◆ What you are asked to do
Find the lines of the material below that include the string "scissors", then copy each one.

◆ Provided entries
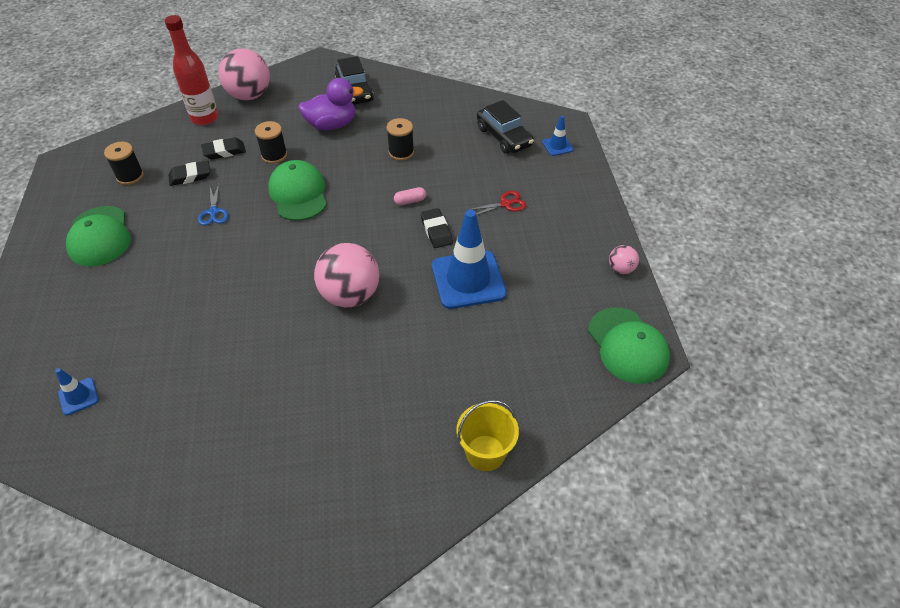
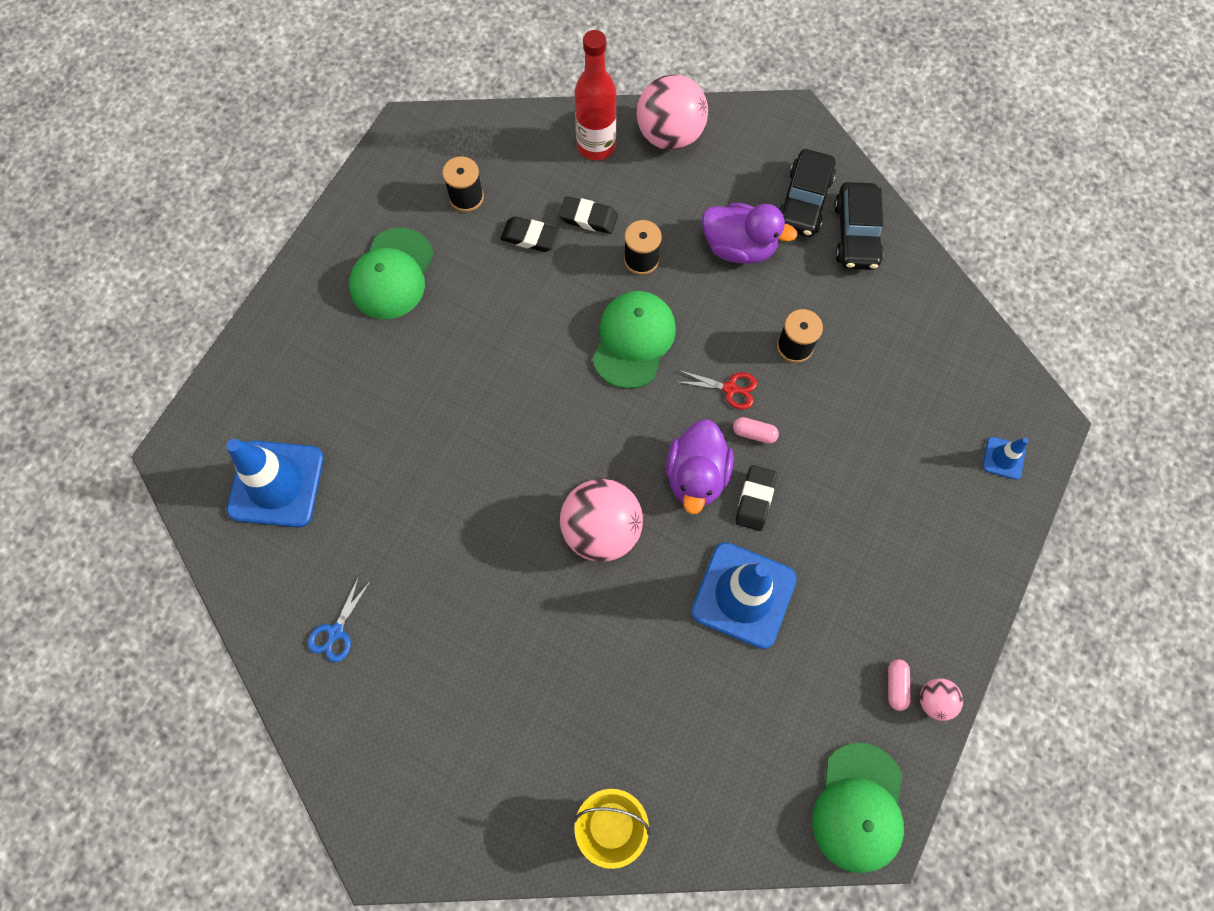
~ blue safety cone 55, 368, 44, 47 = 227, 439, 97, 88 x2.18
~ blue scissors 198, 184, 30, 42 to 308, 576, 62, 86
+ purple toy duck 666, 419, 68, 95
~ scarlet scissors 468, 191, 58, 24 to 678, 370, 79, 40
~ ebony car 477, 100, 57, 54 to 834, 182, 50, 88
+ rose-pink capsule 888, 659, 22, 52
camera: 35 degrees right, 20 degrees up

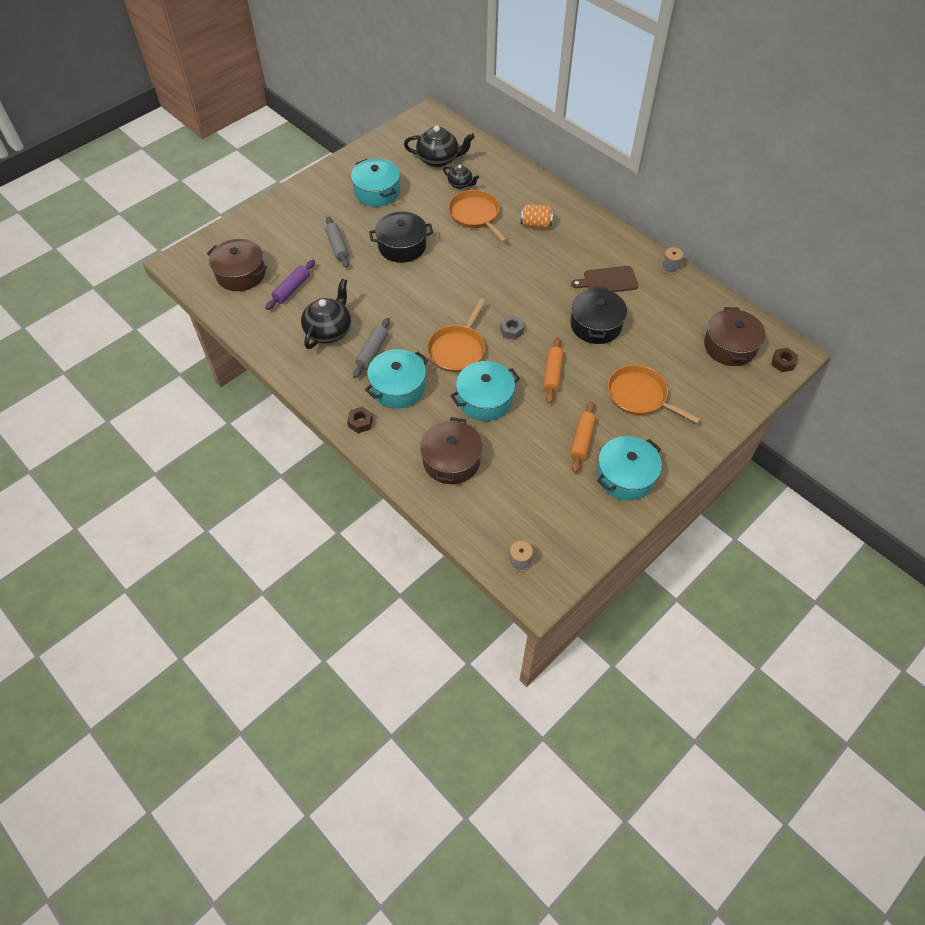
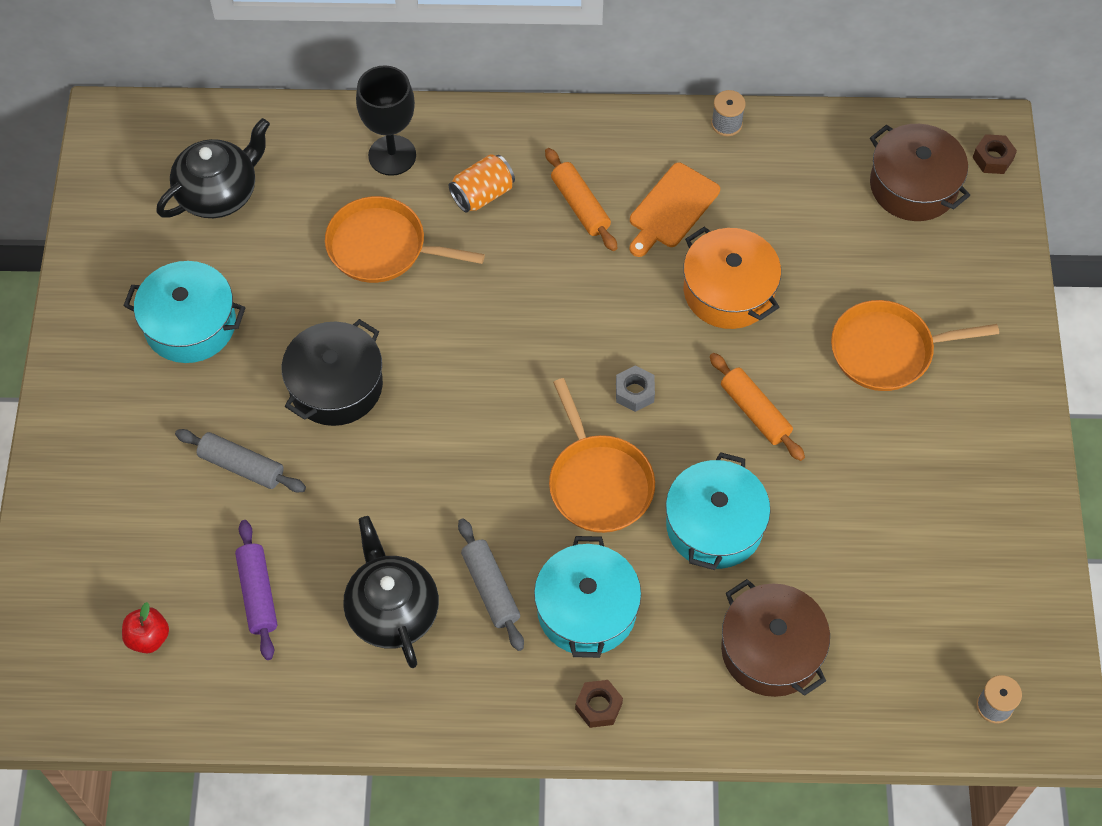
~ dark brown pot 207, 239, 60, 52 to scarlet apple fruit 122, 602, 47, 51
+ ebony chalice 356, 65, 60, 111
~ bright orange pastry roller 570, 401, 26, 72 to 545, 148, 72, 103
~ dark brown cutting board 571, 266, 68, 26 to bright orange cutting board 630, 163, 90, 94
~ ebony pot 570, 286, 57, 58 to bright orange pot 683, 227, 98, 102
- ebony tea pot 443, 165, 36, 24
- turquoise pot 597, 436, 65, 65
camera: 45 degrees left, 5 degrees up

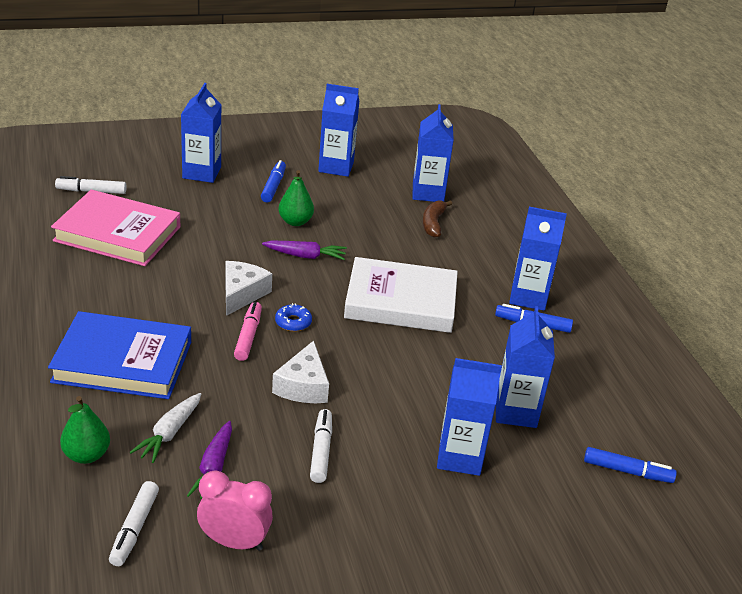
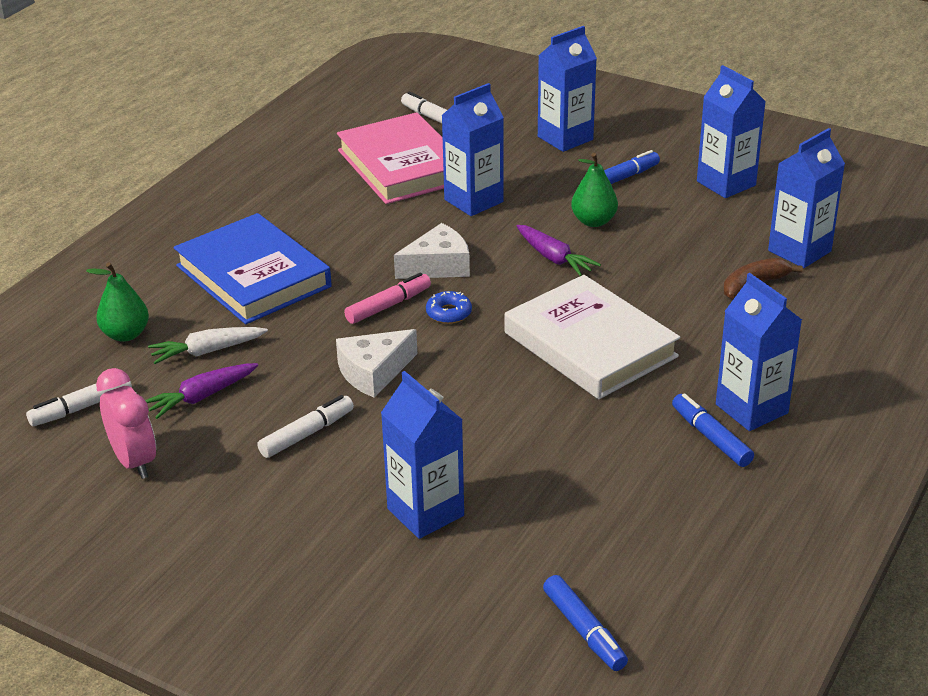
~ blue milk carton 496, 306, 59, 122 to 441, 83, 63, 133
camera: 50 degrees right, 0 degrees up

◆ Answer below
~ blue scissors 198, 184, 30, 42 to 308, 576, 62, 86
~ scarlet scissors 468, 191, 58, 24 to 678, 370, 79, 40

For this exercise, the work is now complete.